- PROBLEM REQUIREMENTS:
Copy out every line of the data, from the start down through the line containing "Georgetown: 23:17 -> 17:13", both ends included.

- PROVIDED ENTRIES:
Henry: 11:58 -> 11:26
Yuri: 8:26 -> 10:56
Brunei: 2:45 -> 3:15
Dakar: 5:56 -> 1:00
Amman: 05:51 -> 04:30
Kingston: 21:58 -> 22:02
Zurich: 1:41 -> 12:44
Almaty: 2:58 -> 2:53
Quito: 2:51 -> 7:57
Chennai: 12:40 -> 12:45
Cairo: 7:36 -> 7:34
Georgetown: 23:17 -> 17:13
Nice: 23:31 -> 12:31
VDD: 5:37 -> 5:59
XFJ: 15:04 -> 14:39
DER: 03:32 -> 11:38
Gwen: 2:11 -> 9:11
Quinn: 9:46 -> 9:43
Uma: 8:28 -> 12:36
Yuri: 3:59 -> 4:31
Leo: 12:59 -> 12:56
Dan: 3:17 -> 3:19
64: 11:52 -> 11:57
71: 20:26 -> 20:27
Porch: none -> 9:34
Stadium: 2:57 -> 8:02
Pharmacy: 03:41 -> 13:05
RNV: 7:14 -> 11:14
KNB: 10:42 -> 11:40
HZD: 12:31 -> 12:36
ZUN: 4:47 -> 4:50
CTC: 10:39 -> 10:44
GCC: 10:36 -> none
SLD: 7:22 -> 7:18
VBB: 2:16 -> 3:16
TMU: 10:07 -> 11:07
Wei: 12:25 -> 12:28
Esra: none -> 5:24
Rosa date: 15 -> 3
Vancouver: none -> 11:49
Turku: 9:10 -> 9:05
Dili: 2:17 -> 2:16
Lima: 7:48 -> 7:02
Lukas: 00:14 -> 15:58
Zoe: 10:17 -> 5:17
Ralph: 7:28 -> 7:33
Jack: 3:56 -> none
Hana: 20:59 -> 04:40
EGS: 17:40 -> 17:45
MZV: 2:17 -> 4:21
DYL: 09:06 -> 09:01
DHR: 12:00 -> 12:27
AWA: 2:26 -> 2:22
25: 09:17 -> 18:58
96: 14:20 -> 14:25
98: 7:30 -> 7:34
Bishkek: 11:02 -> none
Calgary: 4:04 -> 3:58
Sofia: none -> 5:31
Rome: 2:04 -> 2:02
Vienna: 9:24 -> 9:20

- ANSWER TO THE PROBLEM:
Henry: 11:58 -> 11:26
Yuri: 8:26 -> 10:56
Brunei: 2:45 -> 3:15
Dakar: 5:56 -> 1:00
Amman: 05:51 -> 04:30
Kingston: 21:58 -> 22:02
Zurich: 1:41 -> 12:44
Almaty: 2:58 -> 2:53
Quito: 2:51 -> 7:57
Chennai: 12:40 -> 12:45
Cairo: 7:36 -> 7:34
Georgetown: 23:17 -> 17:13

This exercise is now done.